(Task requirements) Find the "none -> tan brick B2:C2 level 1" line in the records below and repeat it and every later line exactly, up to the last; do not include pictures.

(Provided records)
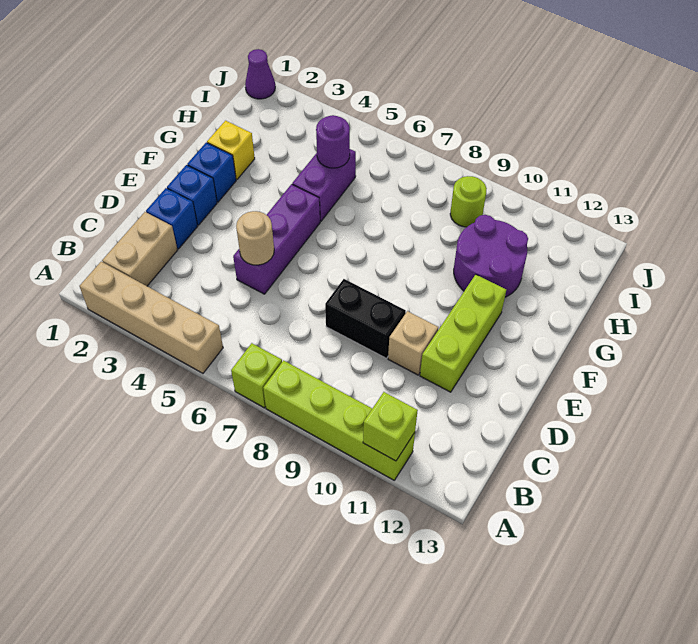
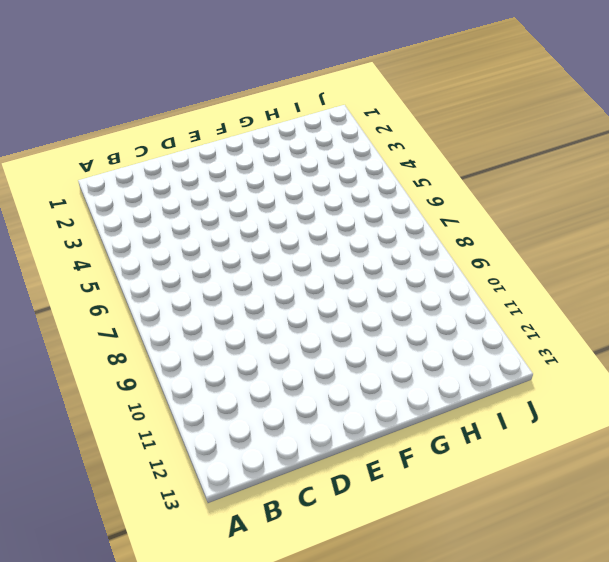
none -> tan brick A2:A5 level 1
none -> lime brick A7 level 1
none -> lime brick A8:A11 level 1

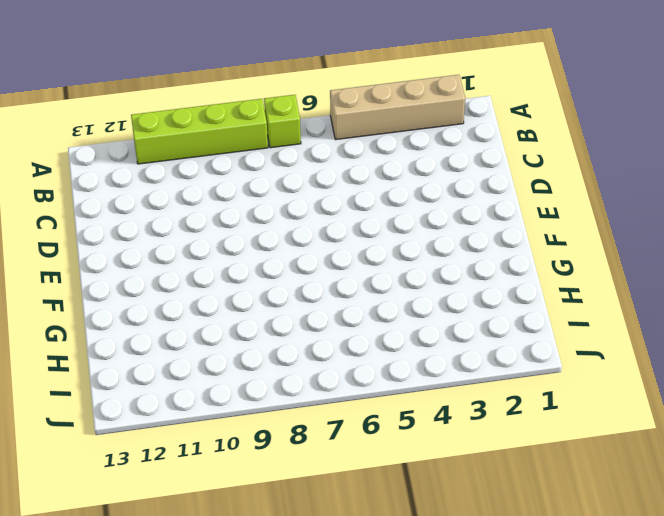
none -> tan brick B2:C2 level 1
none -> blue brick D2 level 1
none -> purple brick D5:F5 level 1

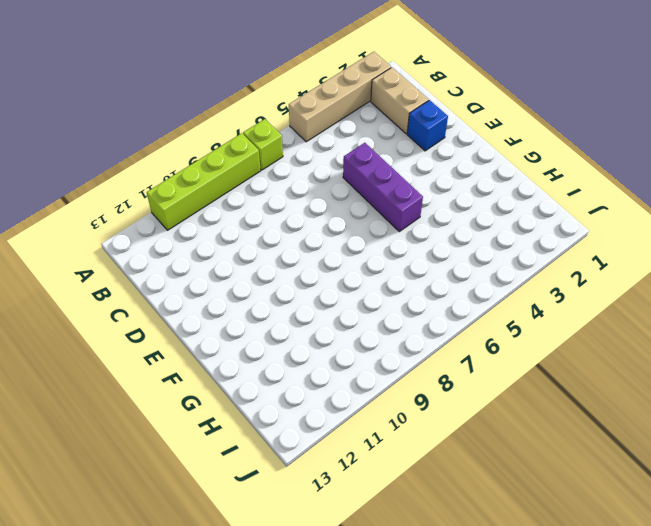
none -> black brick D8:D9 level 1
none -> tan brick D10 level 1
none -> lime brick D11:F11 level 1

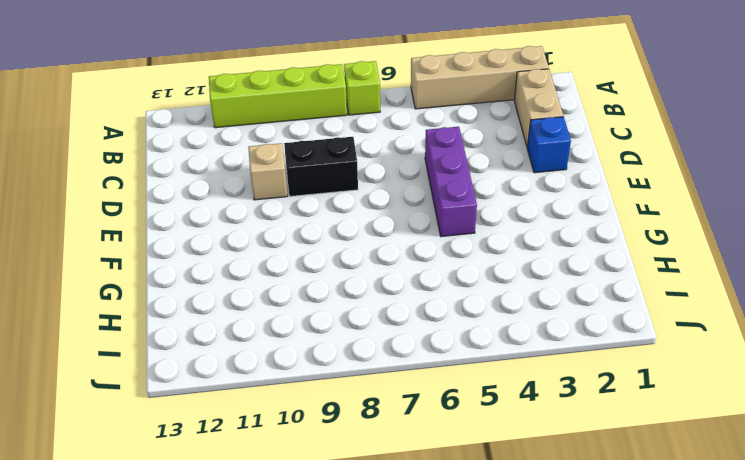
none -> lime brick D11:F11 level 1
none -> blue brick E2 level 1
none -> blue brick F2 level 1

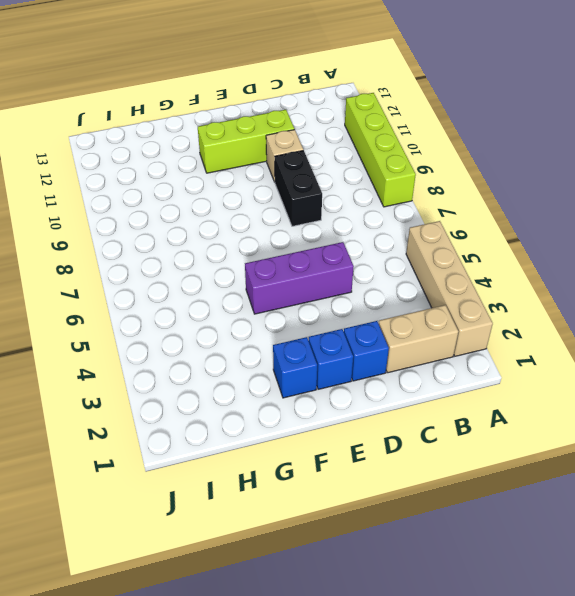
none -> lime brick A7 level 1
none -> yellow brick G2 level 1
none -> purple brick G5:H5 level 1

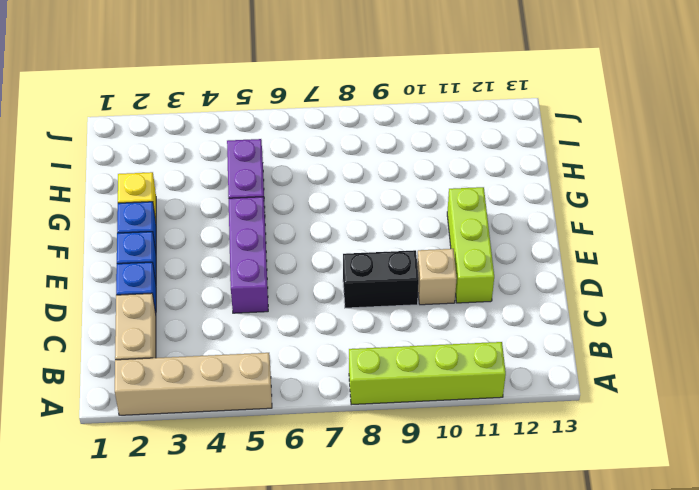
none -> lime brick A7 level 1
none -> purple round brick G10:H11 level 1
none -> lime round brick I9 level 1

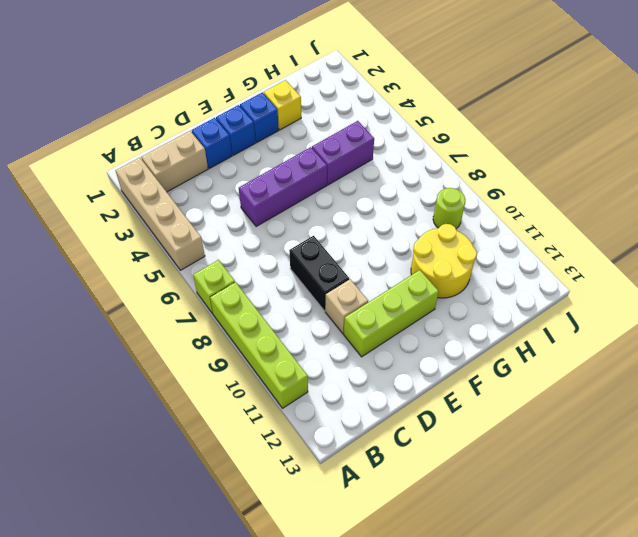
yellow round brick G10:H11 level 1 -> purple round brick G10:H11 level 1
none -> purple cone J1 level 1
none -> lime brick A11 level 2
none -> tan round brick D5 level 2

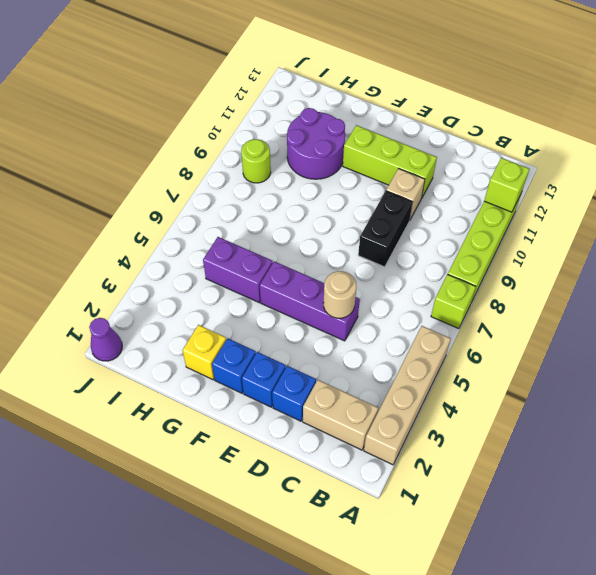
none -> purple round brick H5 level 2

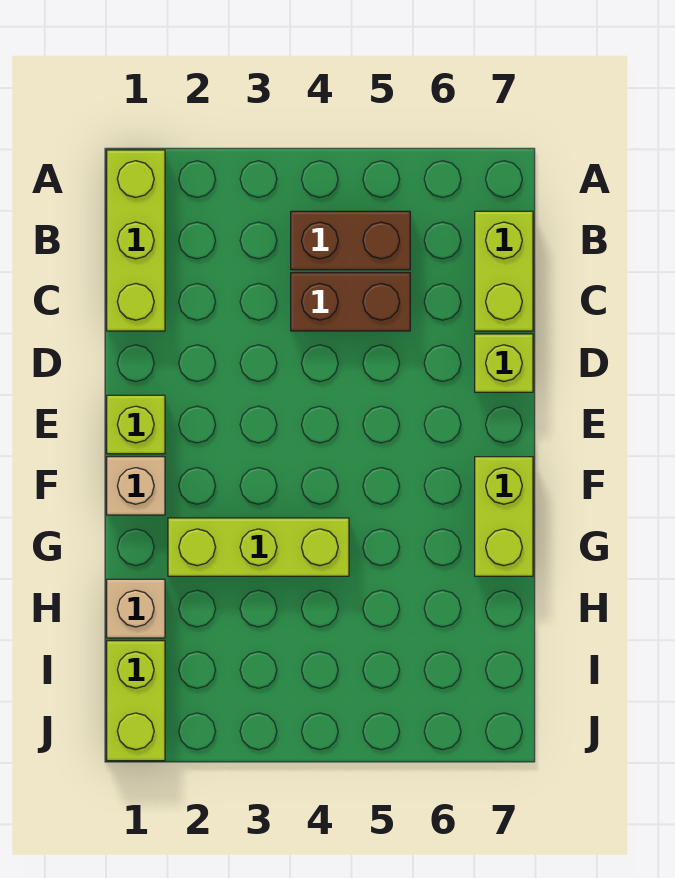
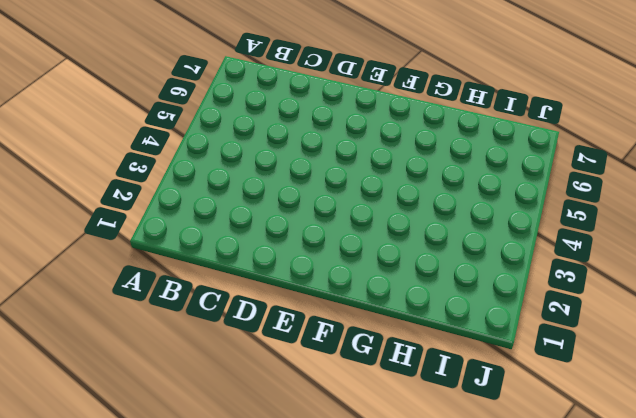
none -> lime brick A1:C1 level 1
none -> brown brick B4:B5 level 1

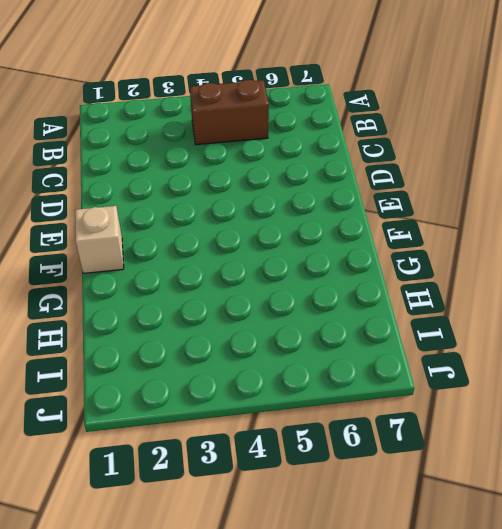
none -> lime brick A1:C1 level 1
none -> lime brick B7:C7 level 1

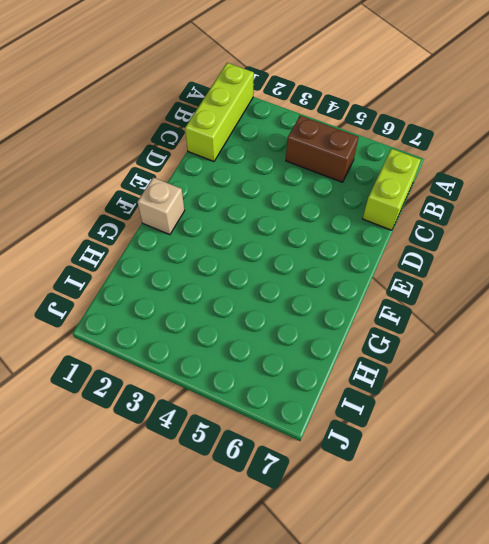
none -> brown brick C4:C5 level 1
none -> lime brick D7 level 1

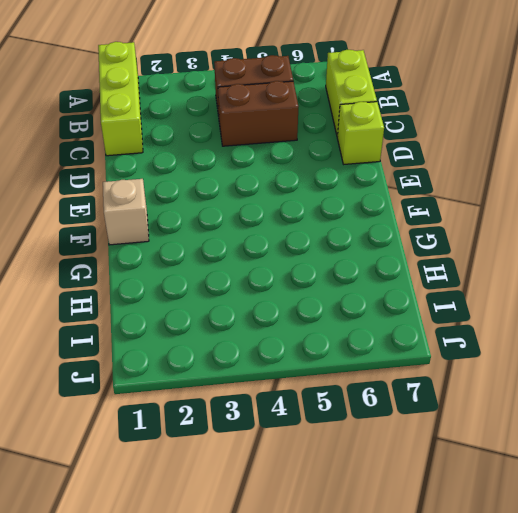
none -> lime brick E1 level 1
none -> lime brick F7:G7 level 1

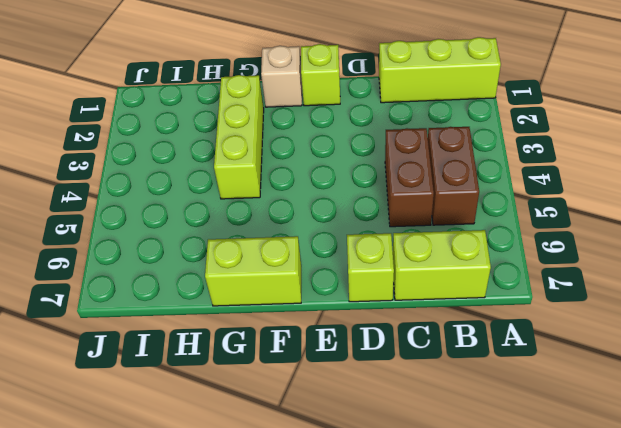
none -> tan brick H1 level 1
none -> lime brick I1:J1 level 1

(Response)
none -> tan brick B2:C2 level 1
none -> blue brick D2 level 1
none -> purple brick D5:F5 level 1

none -> black brick D8:D9 level 1
none -> tan brick D10 level 1
none -> lime brick D11:F11 level 1

none -> lime brick D11:F11 level 1
none -> blue brick E2 level 1
none -> blue brick F2 level 1

none -> lime brick A7 level 1
none -> yellow brick G2 level 1
none -> purple brick G5:H5 level 1

none -> lime brick A7 level 1
none -> purple round brick G10:H11 level 1
none -> lime round brick I9 level 1

yellow round brick G10:H11 level 1 -> purple round brick G10:H11 level 1
none -> purple cone J1 level 1
none -> lime brick A11 level 2
none -> tan round brick D5 level 2

none -> purple round brick H5 level 2

none -> lime brick A1:C1 level 1
none -> brown brick B4:B5 level 1

none -> lime brick A1:C1 level 1
none -> lime brick B7:C7 level 1

none -> brown brick C4:C5 level 1
none -> lime brick D7 level 1

none -> lime brick E1 level 1
none -> lime brick F7:G7 level 1

none -> tan brick H1 level 1
none -> lime brick I1:J1 level 1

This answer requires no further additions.